Exercise details: In the entries below, find the line with "in_first: [108, 296, 185, 365]" and the line with "now: snow-white flower vase"; copy them and every line between them exactly, but not the pictures.

Dataset records:

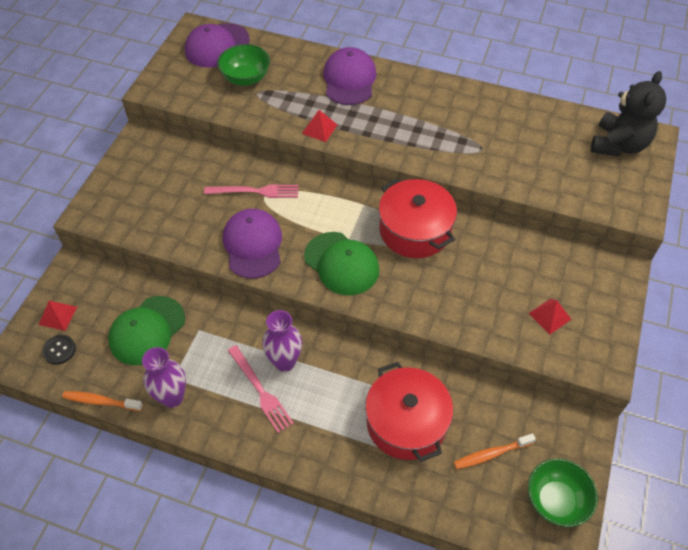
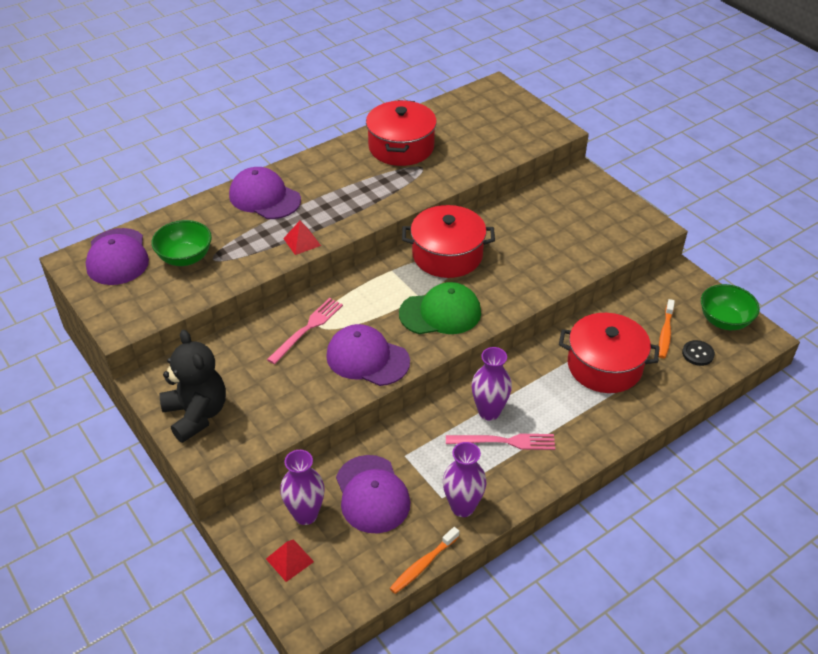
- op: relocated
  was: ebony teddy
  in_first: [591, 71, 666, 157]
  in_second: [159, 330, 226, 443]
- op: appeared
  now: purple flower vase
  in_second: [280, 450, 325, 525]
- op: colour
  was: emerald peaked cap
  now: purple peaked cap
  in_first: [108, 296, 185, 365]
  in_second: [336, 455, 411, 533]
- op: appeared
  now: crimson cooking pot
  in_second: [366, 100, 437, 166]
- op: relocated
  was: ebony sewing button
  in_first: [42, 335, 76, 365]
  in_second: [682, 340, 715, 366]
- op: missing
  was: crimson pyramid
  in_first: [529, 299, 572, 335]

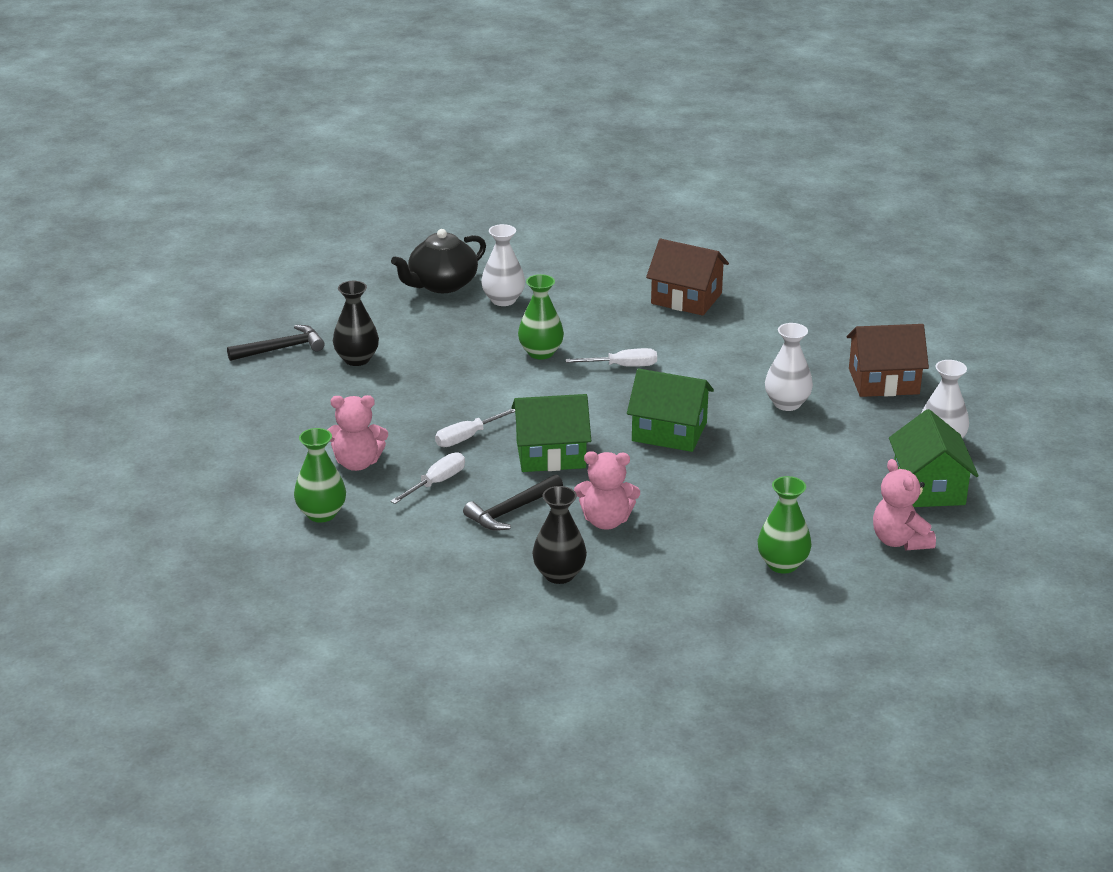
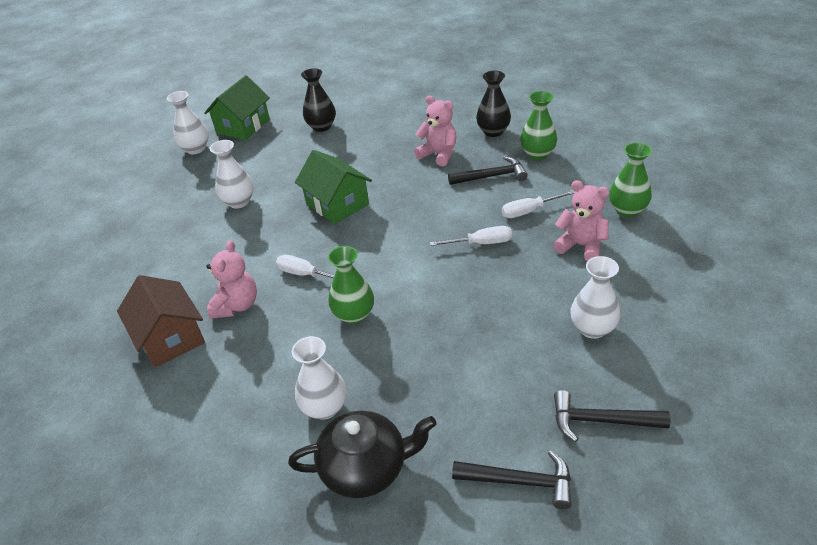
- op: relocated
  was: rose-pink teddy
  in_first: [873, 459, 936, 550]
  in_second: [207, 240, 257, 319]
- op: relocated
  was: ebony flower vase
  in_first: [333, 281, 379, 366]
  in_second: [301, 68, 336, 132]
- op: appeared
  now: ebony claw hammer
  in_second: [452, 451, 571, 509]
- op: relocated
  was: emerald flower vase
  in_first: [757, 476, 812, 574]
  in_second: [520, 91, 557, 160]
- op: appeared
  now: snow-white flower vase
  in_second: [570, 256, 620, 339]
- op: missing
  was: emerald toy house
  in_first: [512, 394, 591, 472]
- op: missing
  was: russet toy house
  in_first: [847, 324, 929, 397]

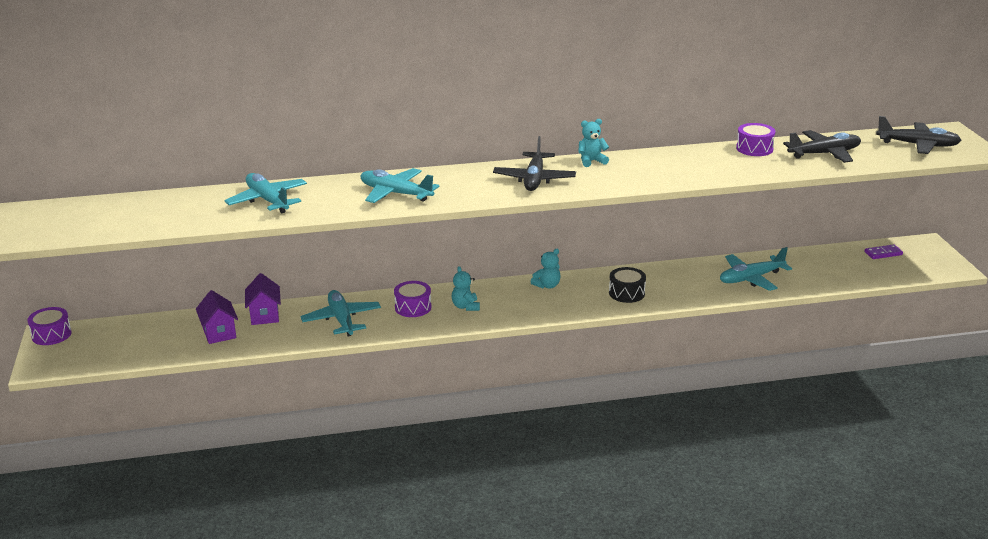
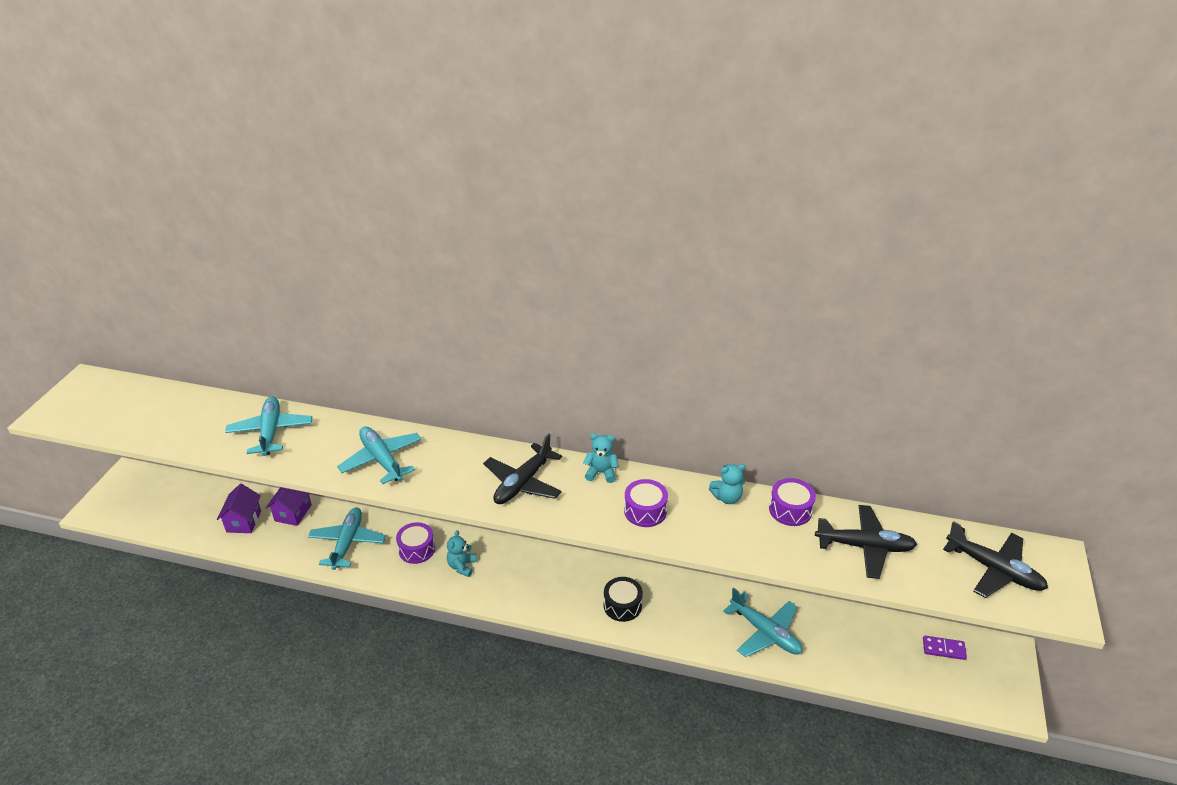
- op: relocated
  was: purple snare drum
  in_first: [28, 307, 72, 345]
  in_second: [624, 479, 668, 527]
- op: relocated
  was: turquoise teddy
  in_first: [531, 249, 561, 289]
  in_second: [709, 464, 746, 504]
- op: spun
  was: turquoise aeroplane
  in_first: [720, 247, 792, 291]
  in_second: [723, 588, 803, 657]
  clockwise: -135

Solution for this problem:
  in_first: [108, 296, 185, 365]
  in_second: [336, 455, 411, 533]
- op: appeared
  now: crimson cooking pot
  in_second: [366, 100, 437, 166]
- op: relocated
  was: ebony sewing button
  in_first: [42, 335, 76, 365]
  in_second: [682, 340, 715, 366]
- op: missing
  was: crimson pyramid
  in_first: [529, 299, 572, 335]

- op: relocated
  was: rose-pink teddy
  in_first: [873, 459, 936, 550]
  in_second: [207, 240, 257, 319]
- op: relocated
  was: ebony flower vase
  in_first: [333, 281, 379, 366]
  in_second: [301, 68, 336, 132]
- op: appeared
  now: ebony claw hammer
  in_second: [452, 451, 571, 509]
- op: relocated
  was: emerald flower vase
  in_first: [757, 476, 812, 574]
  in_second: [520, 91, 557, 160]
- op: appeared
  now: snow-white flower vase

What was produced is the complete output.